» **TASK DIRECTIONS**: The entries are to be printed again word for word, but no picture may appear.

(Object state change records)
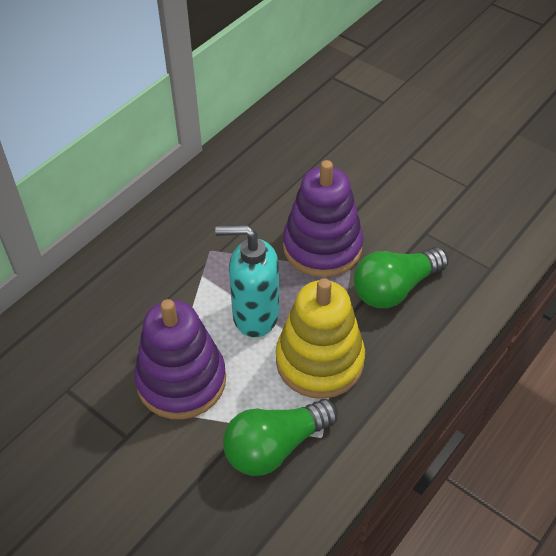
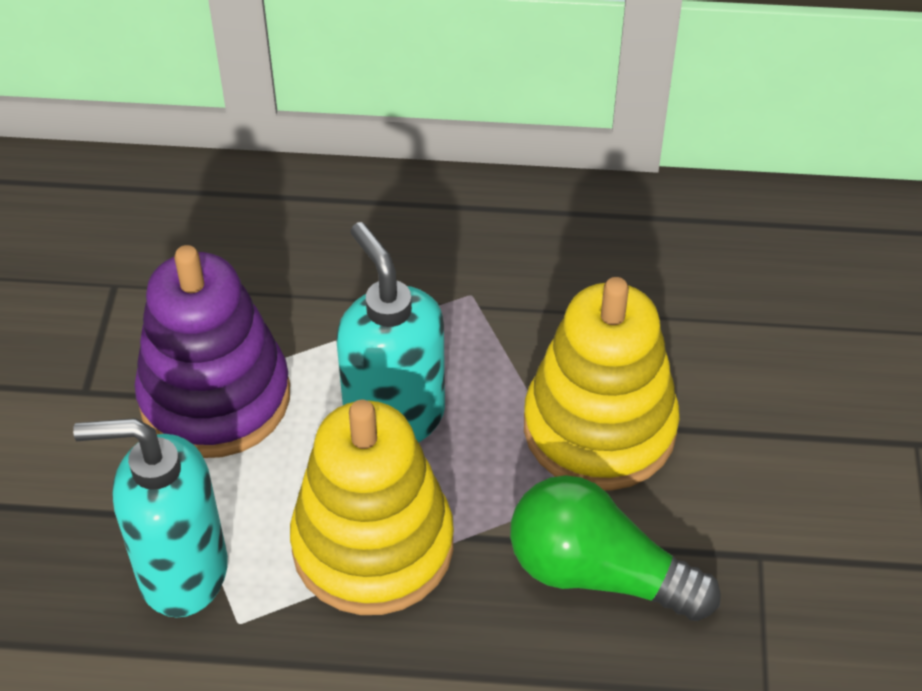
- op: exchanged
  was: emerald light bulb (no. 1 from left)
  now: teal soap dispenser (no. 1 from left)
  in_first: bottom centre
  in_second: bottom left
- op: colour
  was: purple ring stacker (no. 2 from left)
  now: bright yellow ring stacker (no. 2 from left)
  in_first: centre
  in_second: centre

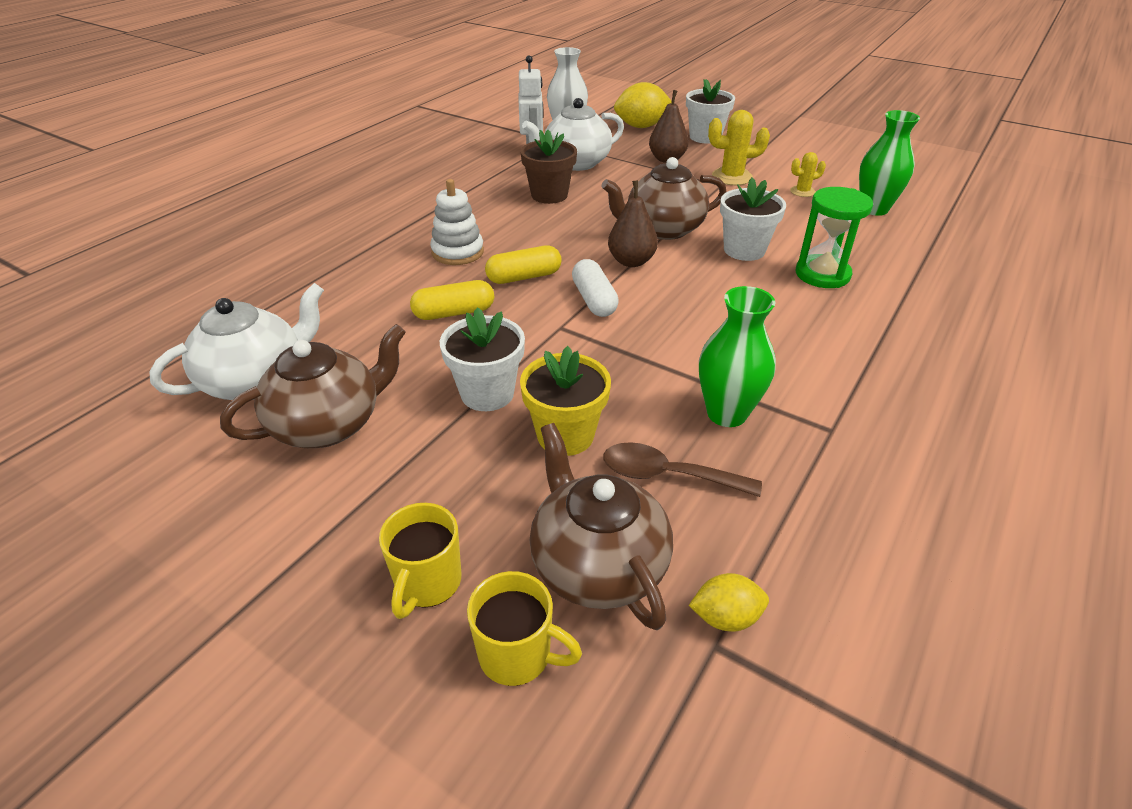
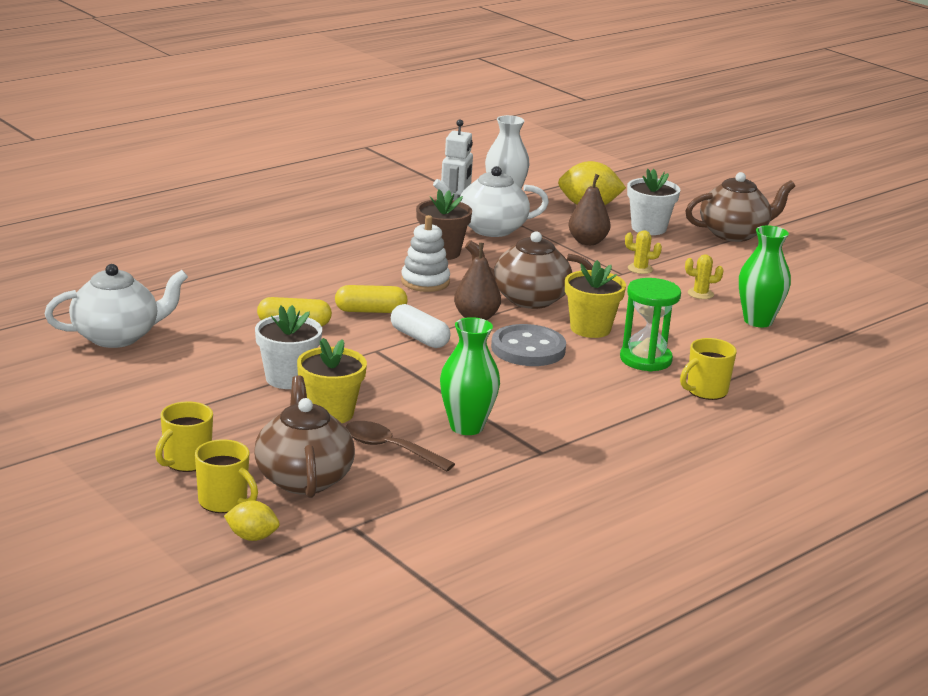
- op: appeared
  now: ash-grey sewing button
  in_second: centre
- op: appeared
  now: bright yellow coffee mug (no. 3 from left)
  in_second: middle right
- op: relocated
  was: brown tea pot (no. 1 from left in the first image)
  now: brown tea pot (no. 3 from left)
  in_first: middle left
  in_second: top right
- op: relocated
  was: pure white ring stacker
  in_first: top centre
  in_second: centre
- op: relocated
  was: bright yellow toy lemon (no. 2 from left in the first image)
  now: bright yellow toy lemon (no. 1 from left)
  in_first: bottom centre
  in_second: bottom left
- op: colour
  was: pure white potted plant (no. 3 from left)
  now: bright yellow potted plant (no. 2 from left)
  in_first: top centre
  in_second: centre
- op: spun
  was: pure white pill
  in_first: centre
  in_second: centre
  clockwise: -45
- op: size
  was: bright yellow prickly plant (no. 1 from left)
  in_first: top centre
  in_second: middle right
  ratio: 0.59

» **ANSWER FOR THIS EXERCISE**:
- op: exchanged
  was: emerald light bulb (no. 1 from left)
  now: teal soap dispenser (no. 1 from left)
  in_first: bottom centre
  in_second: bottom left
- op: colour
  was: purple ring stacker (no. 2 from left)
  now: bright yellow ring stacker (no. 2 from left)
  in_first: centre
  in_second: centre

- op: appeared
  now: ash-grey sewing button
  in_second: centre
- op: appeared
  now: bright yellow coffee mug (no. 3 from left)
  in_second: middle right
- op: relocated
  was: brown tea pot (no. 1 from left in the first image)
  now: brown tea pot (no. 3 from left)
  in_first: middle left
  in_second: top right
- op: relocated
  was: pure white ring stacker
  in_first: top centre
  in_second: centre
- op: relocated
  was: bright yellow toy lemon (no. 2 from left in the first image)
  now: bright yellow toy lemon (no. 1 from left)
  in_first: bottom centre
  in_second: bottom left
- op: colour
  was: pure white potted plant (no. 3 from left)
  now: bright yellow potted plant (no. 2 from left)
  in_first: top centre
  in_second: centre
- op: spun
  was: pure white pill
  in_first: centre
  in_second: centre
  clockwise: -45
- op: size
  was: bright yellow prickly plant (no. 1 from left)
  in_first: top centre
  in_second: middle right
  ratio: 0.59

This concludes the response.